Pictures in the records are to be excluded from an otherwise exact copy.

::::::::::

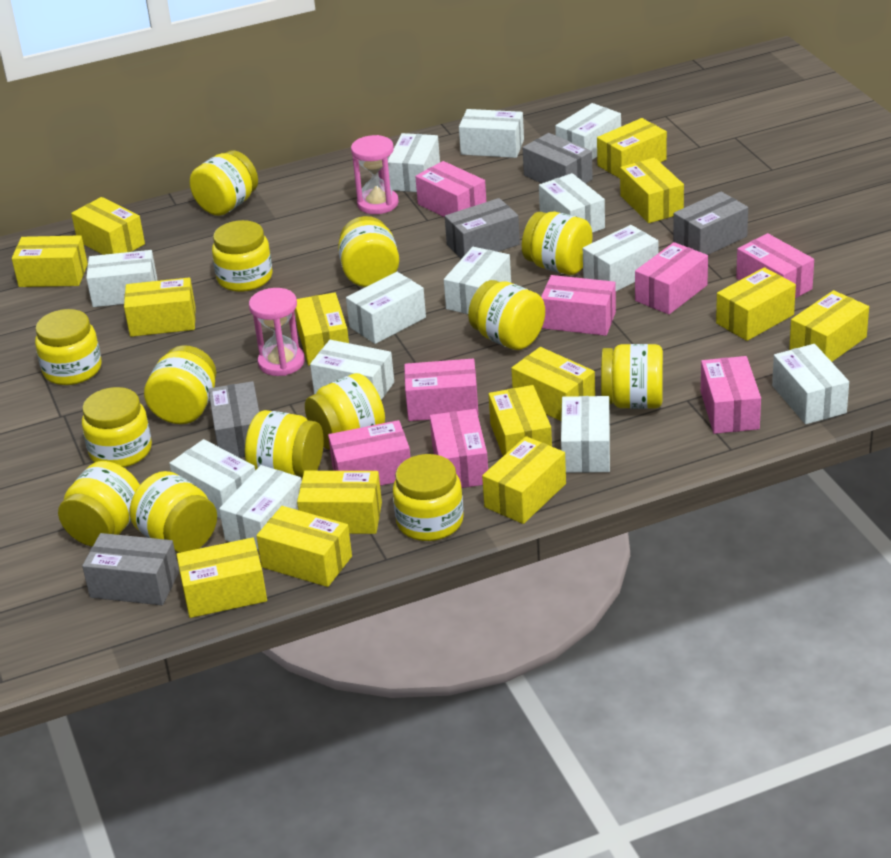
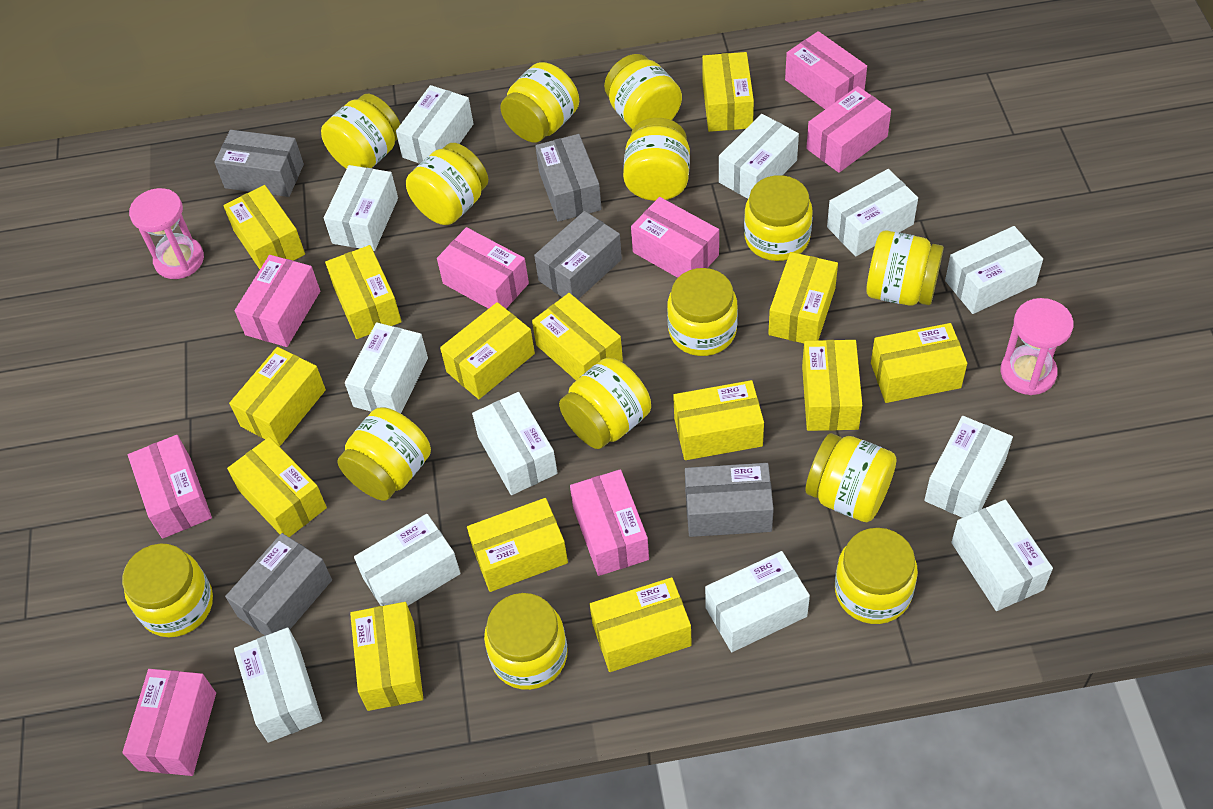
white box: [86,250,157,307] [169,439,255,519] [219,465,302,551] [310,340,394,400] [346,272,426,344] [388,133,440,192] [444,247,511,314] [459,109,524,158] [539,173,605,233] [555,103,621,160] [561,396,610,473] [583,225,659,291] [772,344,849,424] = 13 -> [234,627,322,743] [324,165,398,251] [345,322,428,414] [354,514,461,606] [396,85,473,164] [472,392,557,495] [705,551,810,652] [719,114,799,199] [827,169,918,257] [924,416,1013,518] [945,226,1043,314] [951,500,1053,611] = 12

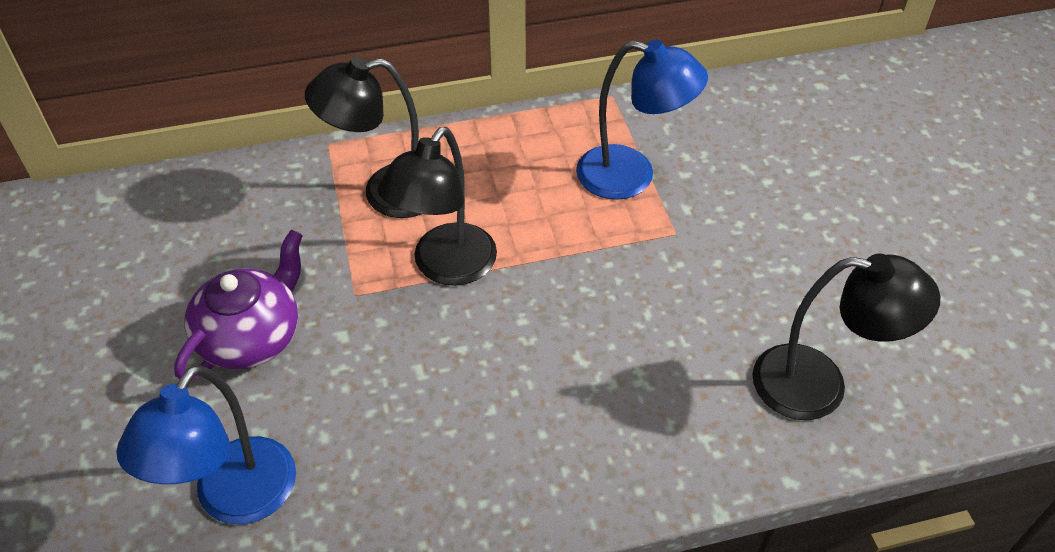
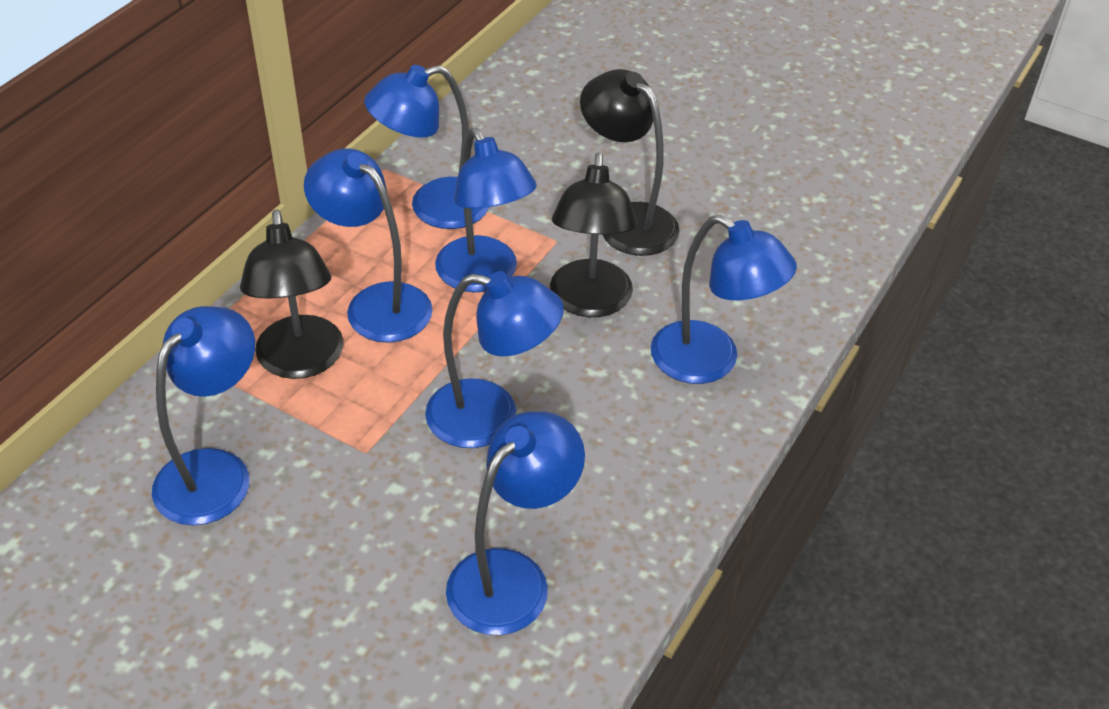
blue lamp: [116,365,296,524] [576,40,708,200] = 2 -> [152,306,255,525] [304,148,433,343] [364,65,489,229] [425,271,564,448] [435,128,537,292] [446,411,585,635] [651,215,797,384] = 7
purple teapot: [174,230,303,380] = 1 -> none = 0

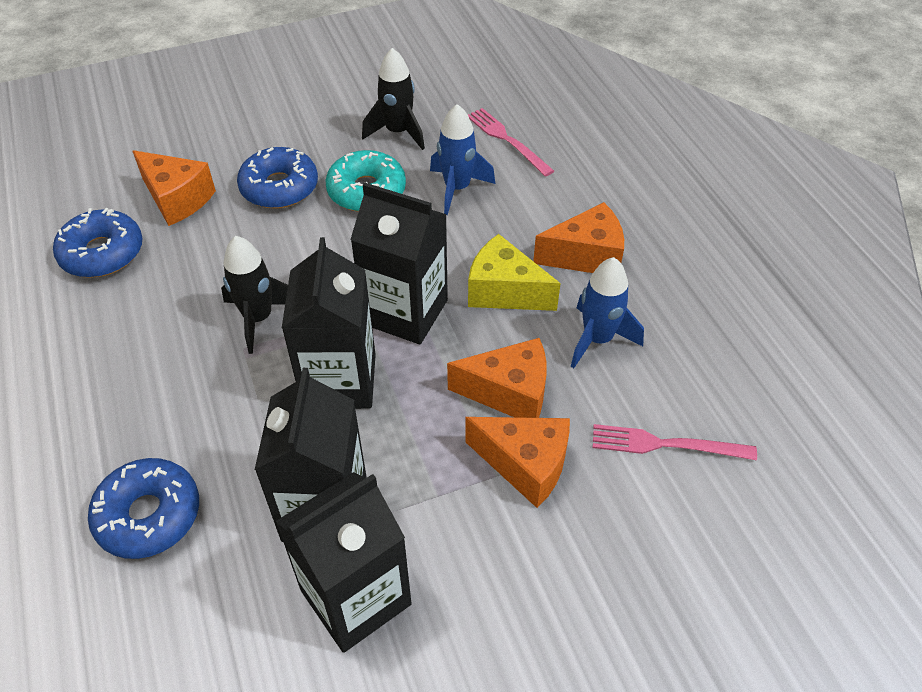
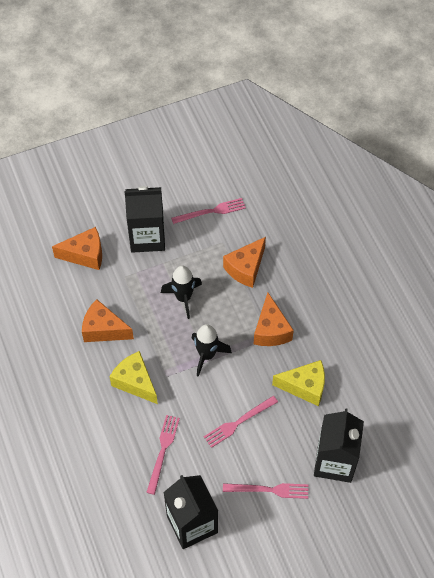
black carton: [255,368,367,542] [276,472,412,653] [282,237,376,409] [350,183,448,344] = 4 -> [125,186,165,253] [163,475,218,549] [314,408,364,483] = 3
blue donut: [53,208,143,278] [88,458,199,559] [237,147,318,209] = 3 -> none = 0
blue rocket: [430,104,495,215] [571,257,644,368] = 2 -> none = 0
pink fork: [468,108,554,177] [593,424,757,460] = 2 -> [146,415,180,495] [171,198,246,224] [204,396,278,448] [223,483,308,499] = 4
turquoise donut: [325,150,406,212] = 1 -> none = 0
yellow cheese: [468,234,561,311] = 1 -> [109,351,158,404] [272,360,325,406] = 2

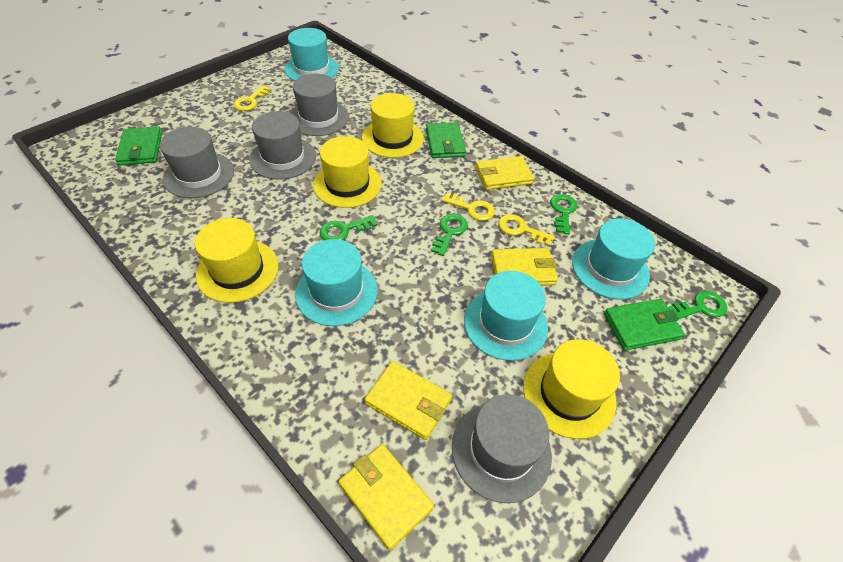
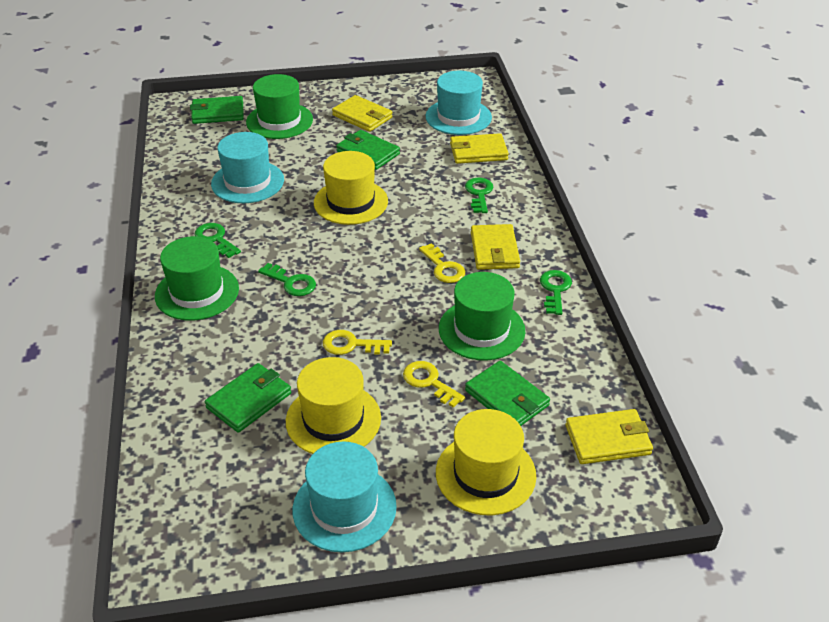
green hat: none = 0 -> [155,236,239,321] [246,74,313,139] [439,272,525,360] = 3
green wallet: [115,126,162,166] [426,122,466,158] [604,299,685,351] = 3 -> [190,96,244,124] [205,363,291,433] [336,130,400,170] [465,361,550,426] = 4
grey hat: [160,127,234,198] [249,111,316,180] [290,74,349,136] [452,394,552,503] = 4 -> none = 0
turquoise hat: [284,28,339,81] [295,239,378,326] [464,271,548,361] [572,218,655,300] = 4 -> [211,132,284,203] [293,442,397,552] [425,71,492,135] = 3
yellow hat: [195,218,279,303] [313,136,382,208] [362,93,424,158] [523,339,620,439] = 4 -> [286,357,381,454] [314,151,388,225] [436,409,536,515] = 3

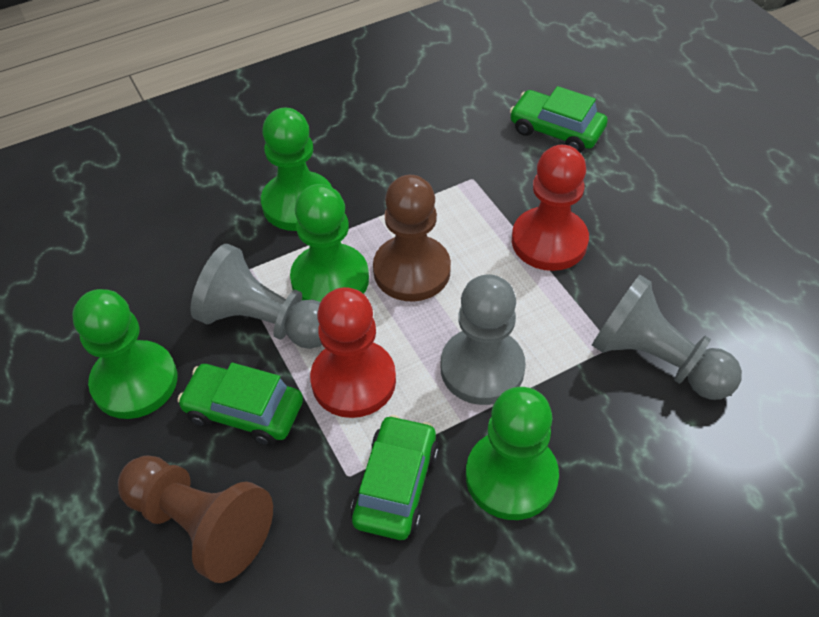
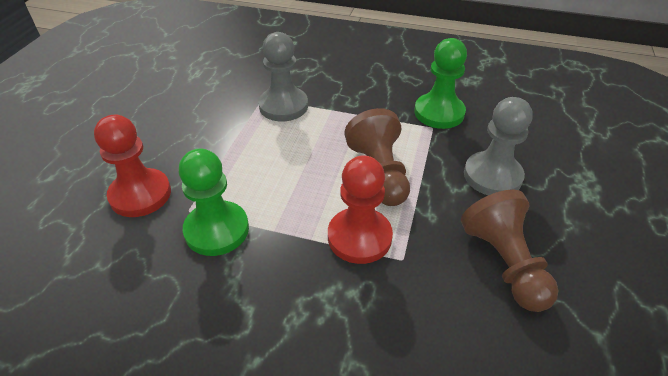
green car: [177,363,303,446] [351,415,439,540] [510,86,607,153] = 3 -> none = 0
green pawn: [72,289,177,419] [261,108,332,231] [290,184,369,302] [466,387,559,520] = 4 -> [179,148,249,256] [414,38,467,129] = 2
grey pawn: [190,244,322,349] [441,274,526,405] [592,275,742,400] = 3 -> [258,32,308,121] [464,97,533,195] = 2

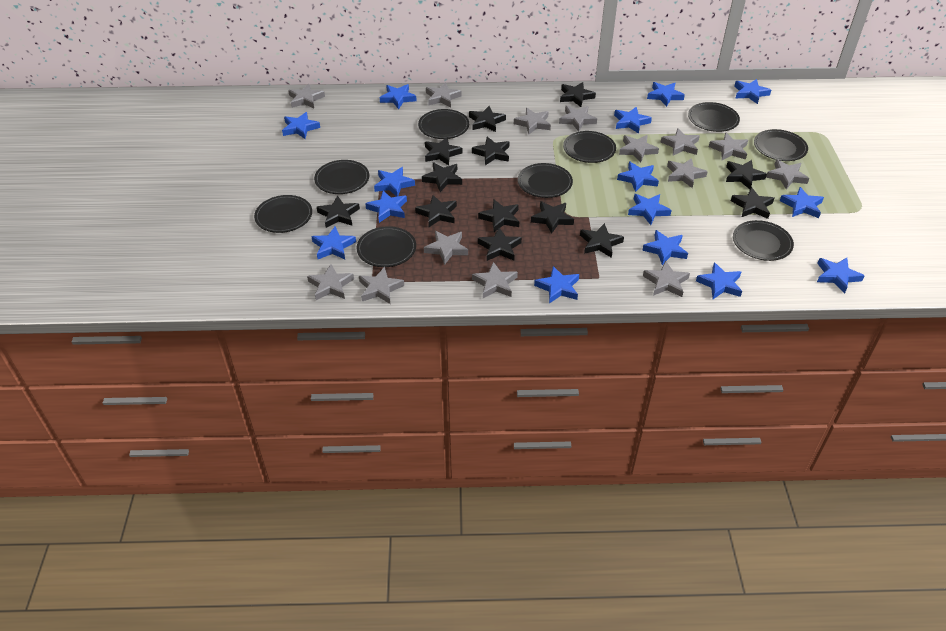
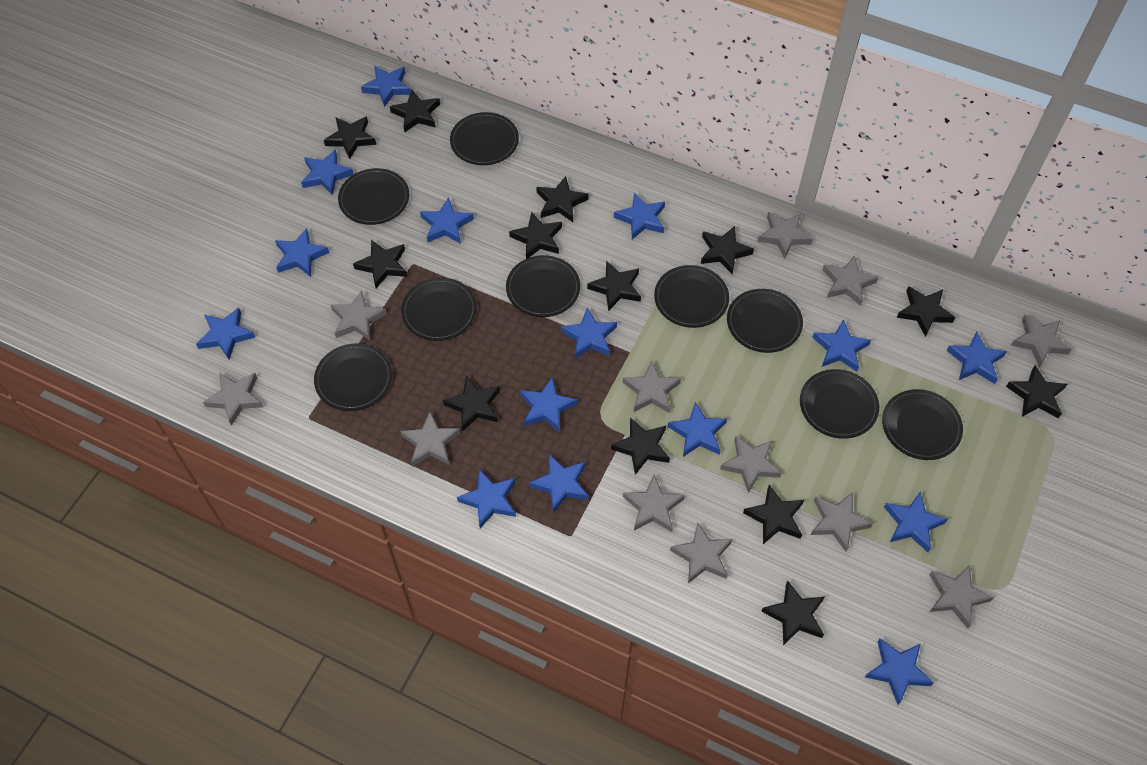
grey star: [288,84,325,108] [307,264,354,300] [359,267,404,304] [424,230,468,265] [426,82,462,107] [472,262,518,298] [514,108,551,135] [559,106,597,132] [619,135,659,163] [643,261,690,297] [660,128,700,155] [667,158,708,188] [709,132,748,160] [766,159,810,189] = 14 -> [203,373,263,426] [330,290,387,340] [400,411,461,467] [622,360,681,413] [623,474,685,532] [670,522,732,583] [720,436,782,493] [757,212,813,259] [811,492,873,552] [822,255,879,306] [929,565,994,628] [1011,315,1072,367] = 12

::::::::::

Written solution —
white box: [86,250,157,307] [169,439,255,519] [219,465,302,551] [310,340,394,400] [346,272,426,344] [388,133,440,192] [444,247,511,314] [459,109,524,158] [539,173,605,233] [555,103,621,160] [561,396,610,473] [583,225,659,291] [772,344,849,424] = 13 -> [234,627,322,743] [324,165,398,251] [345,322,428,414] [354,514,461,606] [396,85,473,164] [472,392,557,495] [705,551,810,652] [719,114,799,199] [827,169,918,257] [924,416,1013,518] [945,226,1043,314] [951,500,1053,611] = 12

blue lamp: [116,365,296,524] [576,40,708,200] = 2 -> [152,306,255,525] [304,148,433,343] [364,65,489,229] [425,271,564,448] [435,128,537,292] [446,411,585,635] [651,215,797,384] = 7
purple teapot: [174,230,303,380] = 1 -> none = 0

black carton: [255,368,367,542] [276,472,412,653] [282,237,376,409] [350,183,448,344] = 4 -> [125,186,165,253] [163,475,218,549] [314,408,364,483] = 3
blue donut: [53,208,143,278] [88,458,199,559] [237,147,318,209] = 3 -> none = 0
blue rocket: [430,104,495,215] [571,257,644,368] = 2 -> none = 0
pink fork: [468,108,554,177] [593,424,757,460] = 2 -> [146,415,180,495] [171,198,246,224] [204,396,278,448] [223,483,308,499] = 4
turquoise donut: [325,150,406,212] = 1 -> none = 0
yellow cheese: [468,234,561,311] = 1 -> [109,351,158,404] [272,360,325,406] = 2

green hat: none = 0 -> [155,236,239,321] [246,74,313,139] [439,272,525,360] = 3
green wallet: [115,126,162,166] [426,122,466,158] [604,299,685,351] = 3 -> [190,96,244,124] [205,363,291,433] [336,130,400,170] [465,361,550,426] = 4
grey hat: [160,127,234,198] [249,111,316,180] [290,74,349,136] [452,394,552,503] = 4 -> none = 0
turquoise hat: [284,28,339,81] [295,239,378,326] [464,271,548,361] [572,218,655,300] = 4 -> [211,132,284,203] [293,442,397,552] [425,71,492,135] = 3
yellow hat: [195,218,279,303] [313,136,382,208] [362,93,424,158] [523,339,620,439] = 4 -> [286,357,381,454] [314,151,388,225] [436,409,536,515] = 3

green car: [177,363,303,446] [351,415,439,540] [510,86,607,153] = 3 -> none = 0
green pawn: [72,289,177,419] [261,108,332,231] [290,184,369,302] [466,387,559,520] = 4 -> [179,148,249,256] [414,38,467,129] = 2
grey pawn: [190,244,322,349] [441,274,526,405] [592,275,742,400] = 3 -> [258,32,308,121] [464,97,533,195] = 2

grey star: [288,84,325,108] [307,264,354,300] [359,267,404,304] [424,230,468,265] [426,82,462,107] [472,262,518,298] [514,108,551,135] [559,106,597,132] [619,135,659,163] [643,261,690,297] [660,128,700,155] [667,158,708,188] [709,132,748,160] [766,159,810,189] = 14 -> [203,373,263,426] [330,290,387,340] [400,411,461,467] [622,360,681,413] [623,474,685,532] [670,522,732,583] [720,436,782,493] [757,212,813,259] [811,492,873,552] [822,255,879,306] [929,565,994,628] [1011,315,1072,367] = 12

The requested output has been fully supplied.